TASK DESCRIPTION: Drop the pictures and extract exactly the lines from the one that contains "orange carrot: 2 -> 4" through the end of the material.

DATA IN THIS EXERCISE:

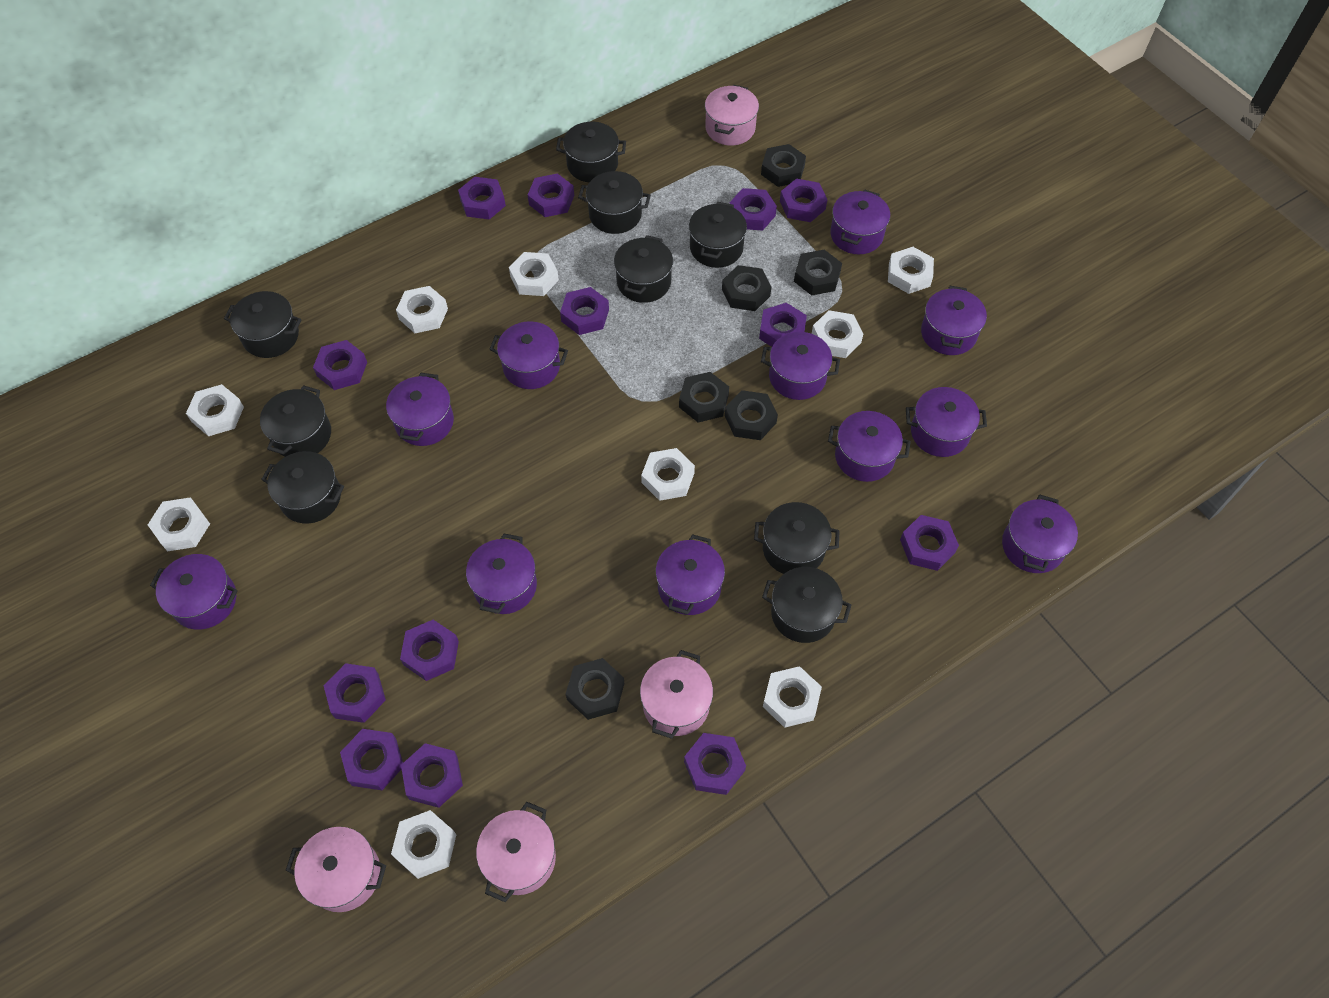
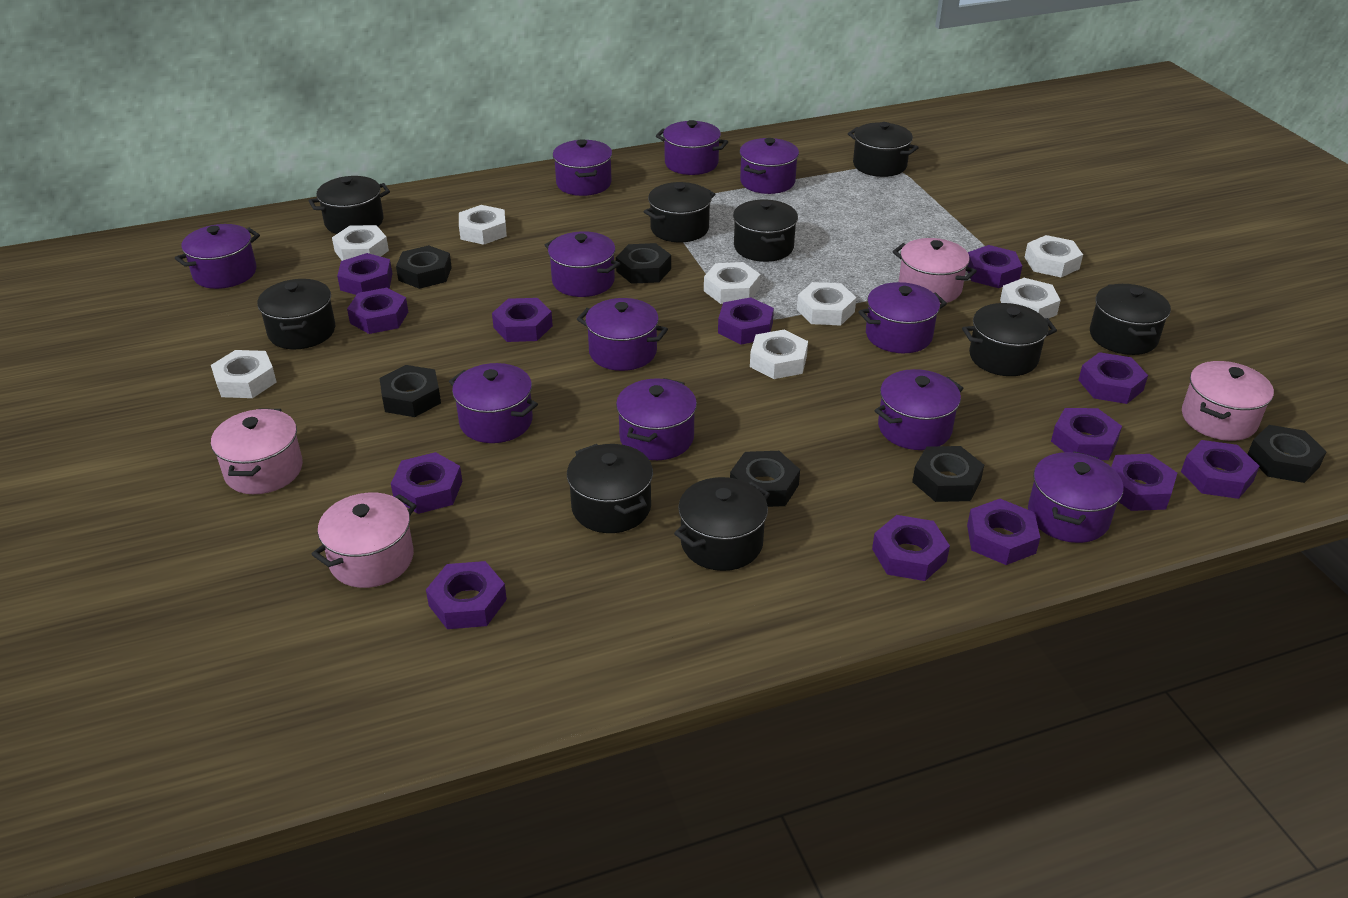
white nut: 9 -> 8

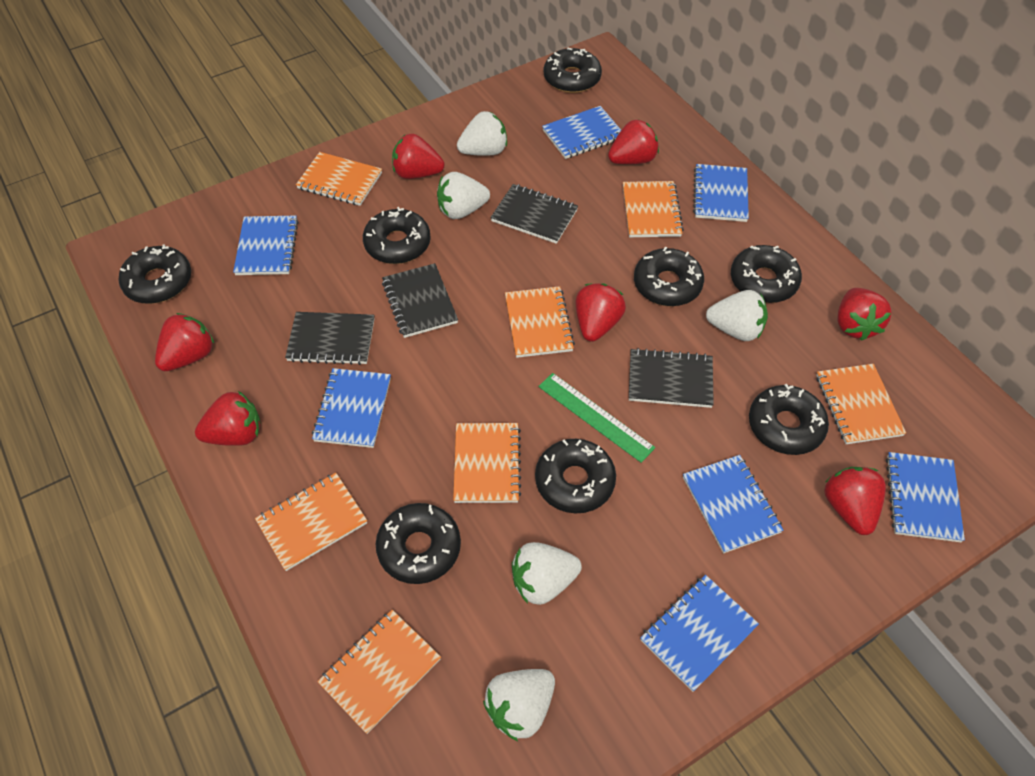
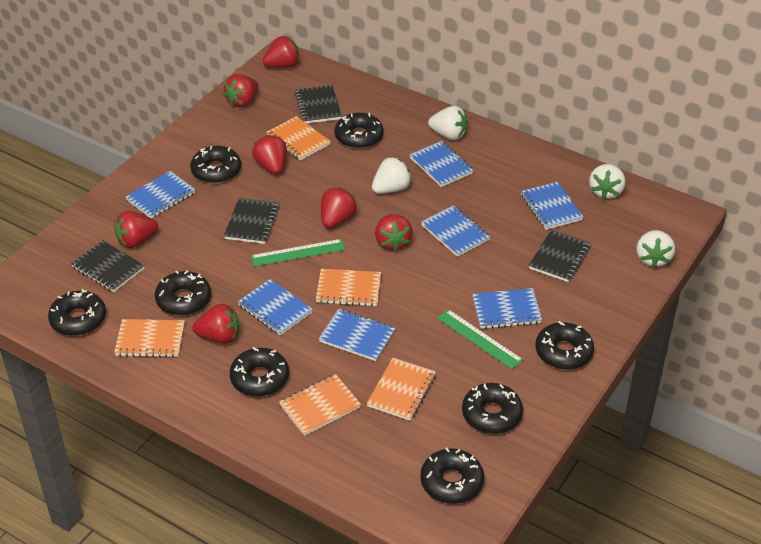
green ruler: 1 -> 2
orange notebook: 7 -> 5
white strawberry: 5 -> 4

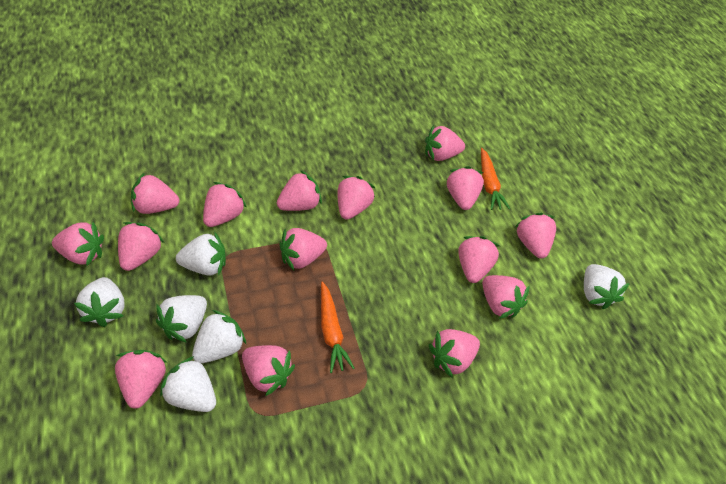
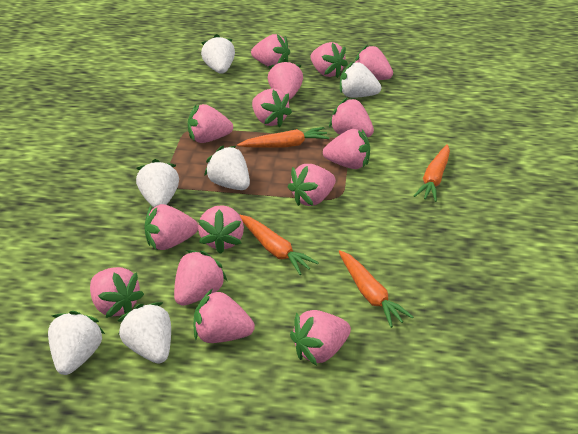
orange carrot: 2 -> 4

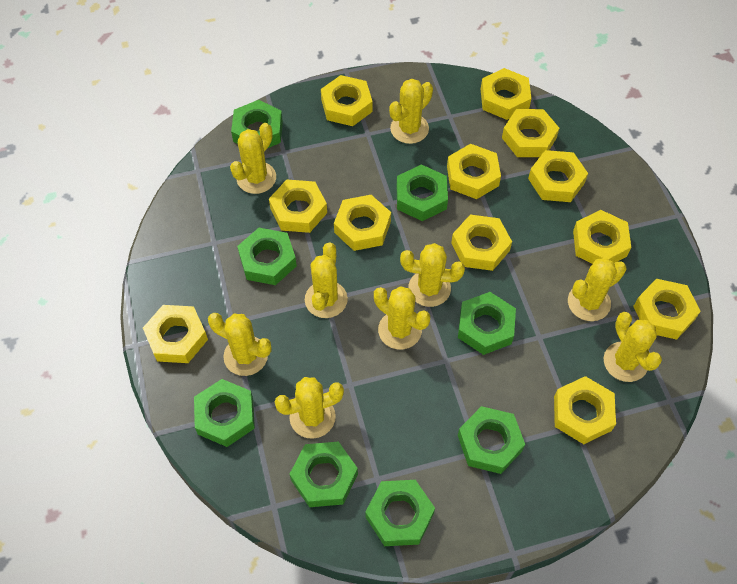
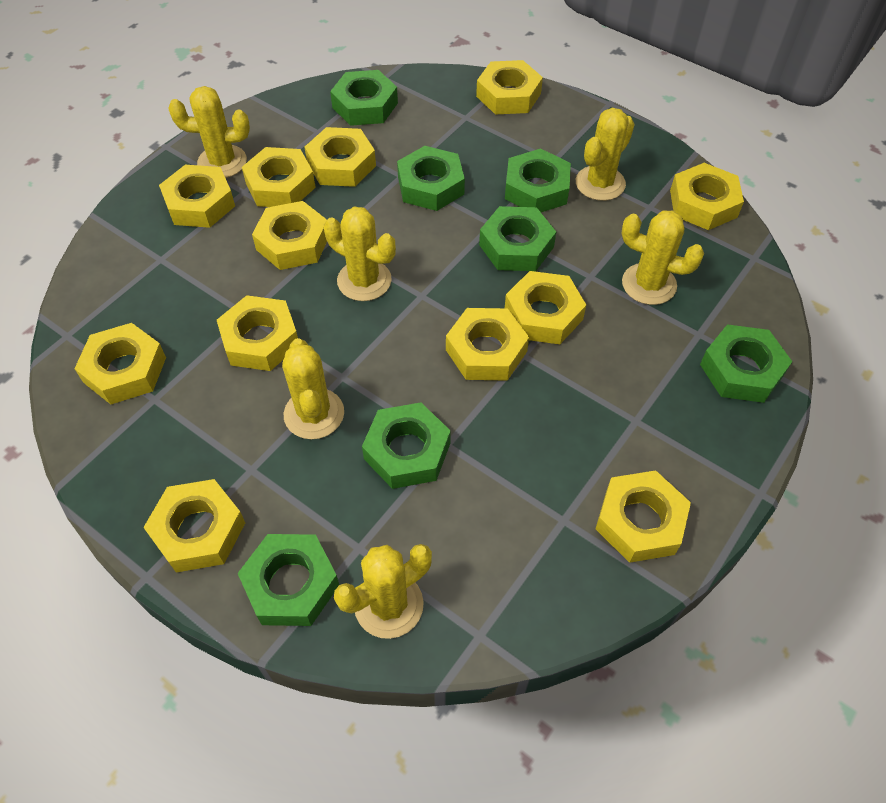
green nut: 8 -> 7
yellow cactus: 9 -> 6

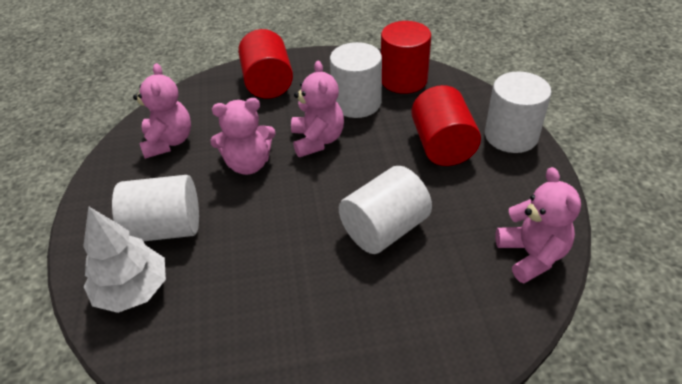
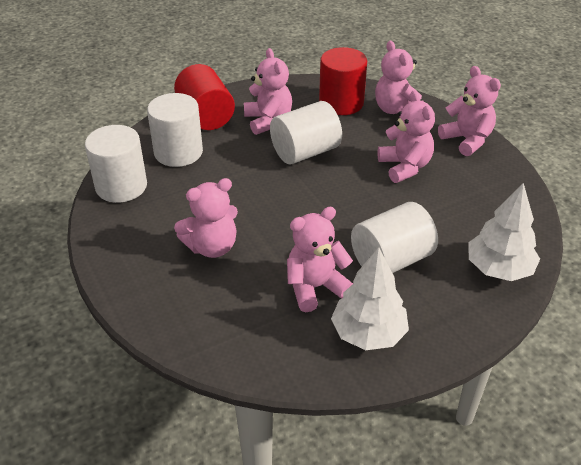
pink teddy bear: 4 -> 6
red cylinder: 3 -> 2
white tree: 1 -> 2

COMPLETED TASK:
orange carrot: 2 -> 4

green nut: 8 -> 7
yellow cactus: 9 -> 6

pink teddy bear: 4 -> 6
red cylinder: 3 -> 2
white tree: 1 -> 2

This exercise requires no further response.